» Required action
Search the records below for "LIGHT" and copy every line it turns up in.

» Records shown
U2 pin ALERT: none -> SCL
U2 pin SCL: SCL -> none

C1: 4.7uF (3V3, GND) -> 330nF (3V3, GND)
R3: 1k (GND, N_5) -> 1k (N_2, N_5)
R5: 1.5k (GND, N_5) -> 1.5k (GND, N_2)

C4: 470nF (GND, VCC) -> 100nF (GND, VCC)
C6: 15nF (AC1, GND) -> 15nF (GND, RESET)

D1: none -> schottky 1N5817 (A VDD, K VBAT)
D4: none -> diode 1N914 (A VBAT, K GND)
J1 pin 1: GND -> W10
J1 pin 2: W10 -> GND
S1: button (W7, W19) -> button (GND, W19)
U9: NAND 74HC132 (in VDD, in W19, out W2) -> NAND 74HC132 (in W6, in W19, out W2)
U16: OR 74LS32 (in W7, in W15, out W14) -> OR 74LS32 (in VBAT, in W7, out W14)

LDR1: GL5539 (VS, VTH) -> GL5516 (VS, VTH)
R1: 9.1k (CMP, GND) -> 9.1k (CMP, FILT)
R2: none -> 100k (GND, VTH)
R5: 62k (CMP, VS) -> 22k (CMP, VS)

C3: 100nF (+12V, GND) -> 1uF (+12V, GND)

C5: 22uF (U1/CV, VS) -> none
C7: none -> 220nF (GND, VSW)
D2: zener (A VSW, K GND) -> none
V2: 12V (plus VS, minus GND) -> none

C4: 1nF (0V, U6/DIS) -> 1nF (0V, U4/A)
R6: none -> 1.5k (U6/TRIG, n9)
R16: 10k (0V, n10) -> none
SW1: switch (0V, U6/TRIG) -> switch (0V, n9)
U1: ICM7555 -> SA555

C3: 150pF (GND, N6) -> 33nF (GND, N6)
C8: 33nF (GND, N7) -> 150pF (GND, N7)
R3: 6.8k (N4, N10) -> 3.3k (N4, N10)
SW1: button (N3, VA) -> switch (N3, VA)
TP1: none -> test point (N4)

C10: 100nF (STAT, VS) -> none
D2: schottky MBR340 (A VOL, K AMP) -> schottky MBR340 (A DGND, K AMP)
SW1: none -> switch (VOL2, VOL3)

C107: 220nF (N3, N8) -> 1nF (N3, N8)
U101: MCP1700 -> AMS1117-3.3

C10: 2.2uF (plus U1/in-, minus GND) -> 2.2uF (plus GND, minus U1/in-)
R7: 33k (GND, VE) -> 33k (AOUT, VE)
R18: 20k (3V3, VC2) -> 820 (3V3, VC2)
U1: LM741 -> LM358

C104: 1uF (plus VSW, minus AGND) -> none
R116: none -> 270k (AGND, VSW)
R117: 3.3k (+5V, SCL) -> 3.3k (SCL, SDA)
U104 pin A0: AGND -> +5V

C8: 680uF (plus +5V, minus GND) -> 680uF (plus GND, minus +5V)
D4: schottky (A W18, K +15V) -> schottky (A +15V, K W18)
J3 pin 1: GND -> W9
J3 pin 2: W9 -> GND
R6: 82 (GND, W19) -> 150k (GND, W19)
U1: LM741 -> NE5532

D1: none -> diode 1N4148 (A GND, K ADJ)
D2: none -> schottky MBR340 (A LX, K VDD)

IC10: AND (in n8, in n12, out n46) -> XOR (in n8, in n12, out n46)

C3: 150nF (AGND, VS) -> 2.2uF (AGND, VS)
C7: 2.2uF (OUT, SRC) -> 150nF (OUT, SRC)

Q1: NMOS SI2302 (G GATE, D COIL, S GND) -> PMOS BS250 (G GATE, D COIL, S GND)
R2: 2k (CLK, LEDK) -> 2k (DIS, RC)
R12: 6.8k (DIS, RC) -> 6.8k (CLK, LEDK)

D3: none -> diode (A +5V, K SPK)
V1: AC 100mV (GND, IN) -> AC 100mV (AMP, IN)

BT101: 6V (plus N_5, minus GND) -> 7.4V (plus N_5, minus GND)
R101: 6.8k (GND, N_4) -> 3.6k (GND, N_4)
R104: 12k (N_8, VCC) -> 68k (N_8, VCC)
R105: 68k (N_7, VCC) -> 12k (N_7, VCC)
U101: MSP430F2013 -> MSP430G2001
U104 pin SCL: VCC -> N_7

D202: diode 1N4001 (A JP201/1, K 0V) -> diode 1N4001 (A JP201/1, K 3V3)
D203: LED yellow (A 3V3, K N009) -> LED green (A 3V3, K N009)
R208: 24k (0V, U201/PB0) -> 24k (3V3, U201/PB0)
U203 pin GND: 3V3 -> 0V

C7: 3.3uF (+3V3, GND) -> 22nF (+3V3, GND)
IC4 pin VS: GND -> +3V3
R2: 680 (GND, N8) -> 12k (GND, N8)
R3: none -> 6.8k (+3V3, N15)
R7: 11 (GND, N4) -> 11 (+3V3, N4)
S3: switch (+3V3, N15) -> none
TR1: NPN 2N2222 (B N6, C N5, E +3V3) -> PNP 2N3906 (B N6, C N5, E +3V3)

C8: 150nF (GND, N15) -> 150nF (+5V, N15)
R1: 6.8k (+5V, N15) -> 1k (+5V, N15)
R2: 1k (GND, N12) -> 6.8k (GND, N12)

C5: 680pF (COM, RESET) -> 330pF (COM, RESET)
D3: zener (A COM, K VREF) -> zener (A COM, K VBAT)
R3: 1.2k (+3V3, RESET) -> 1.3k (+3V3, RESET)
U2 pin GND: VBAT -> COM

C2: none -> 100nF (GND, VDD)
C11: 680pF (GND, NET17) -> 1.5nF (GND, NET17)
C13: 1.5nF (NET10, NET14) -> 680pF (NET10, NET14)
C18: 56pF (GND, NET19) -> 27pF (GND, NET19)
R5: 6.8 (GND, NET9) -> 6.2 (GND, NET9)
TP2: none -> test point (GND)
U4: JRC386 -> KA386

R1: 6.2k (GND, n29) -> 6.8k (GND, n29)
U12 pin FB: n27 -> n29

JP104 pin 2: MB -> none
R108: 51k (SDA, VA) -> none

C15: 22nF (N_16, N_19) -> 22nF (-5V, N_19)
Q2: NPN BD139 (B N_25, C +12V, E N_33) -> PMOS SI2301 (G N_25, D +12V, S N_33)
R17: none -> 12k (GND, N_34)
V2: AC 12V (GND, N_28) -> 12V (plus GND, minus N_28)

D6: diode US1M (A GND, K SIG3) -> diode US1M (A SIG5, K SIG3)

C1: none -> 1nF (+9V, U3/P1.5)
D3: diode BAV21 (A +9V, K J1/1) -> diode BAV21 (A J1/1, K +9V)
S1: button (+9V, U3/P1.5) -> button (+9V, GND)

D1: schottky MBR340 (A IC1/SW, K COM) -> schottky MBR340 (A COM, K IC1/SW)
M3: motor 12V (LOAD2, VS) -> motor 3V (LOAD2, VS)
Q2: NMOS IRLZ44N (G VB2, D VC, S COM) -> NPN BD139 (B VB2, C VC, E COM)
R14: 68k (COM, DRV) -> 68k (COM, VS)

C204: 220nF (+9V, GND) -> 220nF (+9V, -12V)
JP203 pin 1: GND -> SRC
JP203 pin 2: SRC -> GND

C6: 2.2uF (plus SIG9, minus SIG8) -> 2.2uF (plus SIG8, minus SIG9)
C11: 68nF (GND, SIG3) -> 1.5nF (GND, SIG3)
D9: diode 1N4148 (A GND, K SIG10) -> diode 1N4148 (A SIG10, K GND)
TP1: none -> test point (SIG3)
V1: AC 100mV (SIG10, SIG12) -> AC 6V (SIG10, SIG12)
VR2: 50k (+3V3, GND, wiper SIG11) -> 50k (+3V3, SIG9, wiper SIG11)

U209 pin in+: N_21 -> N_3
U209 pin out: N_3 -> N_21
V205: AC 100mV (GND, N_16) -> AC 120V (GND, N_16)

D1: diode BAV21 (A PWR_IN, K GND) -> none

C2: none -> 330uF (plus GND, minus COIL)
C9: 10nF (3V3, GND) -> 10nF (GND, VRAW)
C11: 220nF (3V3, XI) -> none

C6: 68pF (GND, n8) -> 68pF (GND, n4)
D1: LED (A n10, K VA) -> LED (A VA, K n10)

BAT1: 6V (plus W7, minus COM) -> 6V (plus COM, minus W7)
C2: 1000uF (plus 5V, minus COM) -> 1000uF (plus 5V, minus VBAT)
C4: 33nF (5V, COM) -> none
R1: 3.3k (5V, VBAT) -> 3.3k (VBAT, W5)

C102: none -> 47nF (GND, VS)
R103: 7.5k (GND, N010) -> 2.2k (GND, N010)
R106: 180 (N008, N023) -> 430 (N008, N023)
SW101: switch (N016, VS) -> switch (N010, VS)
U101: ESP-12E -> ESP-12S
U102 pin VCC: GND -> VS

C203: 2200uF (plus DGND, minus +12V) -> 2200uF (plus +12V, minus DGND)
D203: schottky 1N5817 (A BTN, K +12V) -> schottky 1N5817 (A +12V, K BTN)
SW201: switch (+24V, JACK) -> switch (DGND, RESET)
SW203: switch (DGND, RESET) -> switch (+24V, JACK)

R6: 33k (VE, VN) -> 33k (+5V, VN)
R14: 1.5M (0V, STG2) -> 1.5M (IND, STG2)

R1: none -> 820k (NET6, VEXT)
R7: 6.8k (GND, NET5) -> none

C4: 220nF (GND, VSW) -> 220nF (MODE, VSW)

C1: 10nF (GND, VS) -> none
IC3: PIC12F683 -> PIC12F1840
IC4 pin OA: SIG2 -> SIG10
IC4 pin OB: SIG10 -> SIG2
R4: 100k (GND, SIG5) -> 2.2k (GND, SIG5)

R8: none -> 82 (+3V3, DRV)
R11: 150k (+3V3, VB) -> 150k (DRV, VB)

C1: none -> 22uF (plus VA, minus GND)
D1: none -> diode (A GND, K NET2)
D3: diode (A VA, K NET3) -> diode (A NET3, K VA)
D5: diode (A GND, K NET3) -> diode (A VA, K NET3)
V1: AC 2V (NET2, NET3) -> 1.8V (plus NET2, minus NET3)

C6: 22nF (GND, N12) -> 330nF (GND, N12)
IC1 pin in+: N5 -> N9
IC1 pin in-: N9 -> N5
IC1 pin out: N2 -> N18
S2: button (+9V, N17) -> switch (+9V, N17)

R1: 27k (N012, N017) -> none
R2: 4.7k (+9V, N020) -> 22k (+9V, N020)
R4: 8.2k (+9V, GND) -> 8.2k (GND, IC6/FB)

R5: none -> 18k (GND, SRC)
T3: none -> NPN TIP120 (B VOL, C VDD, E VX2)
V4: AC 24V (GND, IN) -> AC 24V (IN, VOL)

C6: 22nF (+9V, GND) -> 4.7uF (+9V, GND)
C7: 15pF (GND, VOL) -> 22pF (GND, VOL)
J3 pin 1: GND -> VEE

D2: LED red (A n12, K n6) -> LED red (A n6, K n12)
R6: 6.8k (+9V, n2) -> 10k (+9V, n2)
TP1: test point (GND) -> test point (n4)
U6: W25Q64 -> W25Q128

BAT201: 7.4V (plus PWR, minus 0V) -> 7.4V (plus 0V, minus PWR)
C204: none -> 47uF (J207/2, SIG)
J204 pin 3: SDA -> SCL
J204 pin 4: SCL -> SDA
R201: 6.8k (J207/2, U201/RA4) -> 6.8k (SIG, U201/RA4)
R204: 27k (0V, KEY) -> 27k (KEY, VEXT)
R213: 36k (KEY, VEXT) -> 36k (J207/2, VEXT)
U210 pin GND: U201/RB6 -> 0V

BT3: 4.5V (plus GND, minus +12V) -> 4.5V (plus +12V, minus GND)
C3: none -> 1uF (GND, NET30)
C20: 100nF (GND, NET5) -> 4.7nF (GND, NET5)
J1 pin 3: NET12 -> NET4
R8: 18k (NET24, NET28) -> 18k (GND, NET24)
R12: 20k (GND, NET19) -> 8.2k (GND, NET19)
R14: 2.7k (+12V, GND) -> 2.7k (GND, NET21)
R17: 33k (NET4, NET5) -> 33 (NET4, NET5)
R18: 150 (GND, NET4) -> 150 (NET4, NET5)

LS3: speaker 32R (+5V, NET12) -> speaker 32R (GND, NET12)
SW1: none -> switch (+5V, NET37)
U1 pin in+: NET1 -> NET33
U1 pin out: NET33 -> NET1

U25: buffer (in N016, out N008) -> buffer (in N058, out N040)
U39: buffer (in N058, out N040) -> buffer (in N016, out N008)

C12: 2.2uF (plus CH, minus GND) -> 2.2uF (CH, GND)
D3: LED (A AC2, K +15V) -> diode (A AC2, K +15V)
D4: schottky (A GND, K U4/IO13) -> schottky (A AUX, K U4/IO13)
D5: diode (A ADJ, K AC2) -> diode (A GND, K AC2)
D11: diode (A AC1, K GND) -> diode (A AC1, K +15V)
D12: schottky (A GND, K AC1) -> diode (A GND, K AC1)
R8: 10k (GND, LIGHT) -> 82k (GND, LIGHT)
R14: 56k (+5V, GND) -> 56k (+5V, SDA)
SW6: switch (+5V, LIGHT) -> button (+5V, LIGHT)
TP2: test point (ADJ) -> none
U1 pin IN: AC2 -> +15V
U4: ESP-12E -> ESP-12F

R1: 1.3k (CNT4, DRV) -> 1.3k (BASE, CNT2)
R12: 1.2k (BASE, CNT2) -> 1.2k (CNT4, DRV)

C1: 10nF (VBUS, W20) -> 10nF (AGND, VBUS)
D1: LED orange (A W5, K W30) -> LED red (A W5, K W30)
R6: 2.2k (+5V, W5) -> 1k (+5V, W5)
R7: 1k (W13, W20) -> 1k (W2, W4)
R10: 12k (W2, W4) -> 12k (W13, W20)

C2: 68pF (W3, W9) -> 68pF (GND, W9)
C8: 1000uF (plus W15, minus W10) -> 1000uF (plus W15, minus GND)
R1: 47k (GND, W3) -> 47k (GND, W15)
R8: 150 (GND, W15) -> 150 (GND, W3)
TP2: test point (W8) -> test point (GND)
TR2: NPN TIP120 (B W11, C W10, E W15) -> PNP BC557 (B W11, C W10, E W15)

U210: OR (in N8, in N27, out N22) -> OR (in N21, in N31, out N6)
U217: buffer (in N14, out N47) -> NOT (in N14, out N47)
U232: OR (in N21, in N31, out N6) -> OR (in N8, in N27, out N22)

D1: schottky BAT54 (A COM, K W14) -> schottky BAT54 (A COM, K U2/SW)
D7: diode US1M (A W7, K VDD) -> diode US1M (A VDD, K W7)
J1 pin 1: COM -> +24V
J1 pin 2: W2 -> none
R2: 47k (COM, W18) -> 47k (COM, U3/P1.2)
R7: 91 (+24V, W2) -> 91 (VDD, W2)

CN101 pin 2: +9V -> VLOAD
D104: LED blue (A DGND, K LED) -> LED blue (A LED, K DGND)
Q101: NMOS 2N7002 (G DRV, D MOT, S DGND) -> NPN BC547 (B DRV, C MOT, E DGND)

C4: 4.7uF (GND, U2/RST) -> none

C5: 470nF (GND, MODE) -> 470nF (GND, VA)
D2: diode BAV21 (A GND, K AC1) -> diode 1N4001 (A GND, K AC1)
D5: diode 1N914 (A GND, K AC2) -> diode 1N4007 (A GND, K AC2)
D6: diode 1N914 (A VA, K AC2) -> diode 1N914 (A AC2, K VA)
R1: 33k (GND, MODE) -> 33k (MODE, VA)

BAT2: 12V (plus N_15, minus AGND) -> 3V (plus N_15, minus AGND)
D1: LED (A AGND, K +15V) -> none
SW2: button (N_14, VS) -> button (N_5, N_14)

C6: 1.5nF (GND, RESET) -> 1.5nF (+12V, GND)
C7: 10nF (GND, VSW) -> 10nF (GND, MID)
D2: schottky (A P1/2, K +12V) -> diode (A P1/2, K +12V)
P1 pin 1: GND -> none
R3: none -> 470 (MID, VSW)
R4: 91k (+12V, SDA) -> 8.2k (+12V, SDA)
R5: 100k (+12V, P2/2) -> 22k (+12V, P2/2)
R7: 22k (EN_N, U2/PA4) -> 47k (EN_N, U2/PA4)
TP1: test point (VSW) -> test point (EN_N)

» Reply to the task
R8: 10k (GND, LIGHT) -> 82k (GND, LIGHT)
SW6: switch (+5V, LIGHT) -> button (+5V, LIGHT)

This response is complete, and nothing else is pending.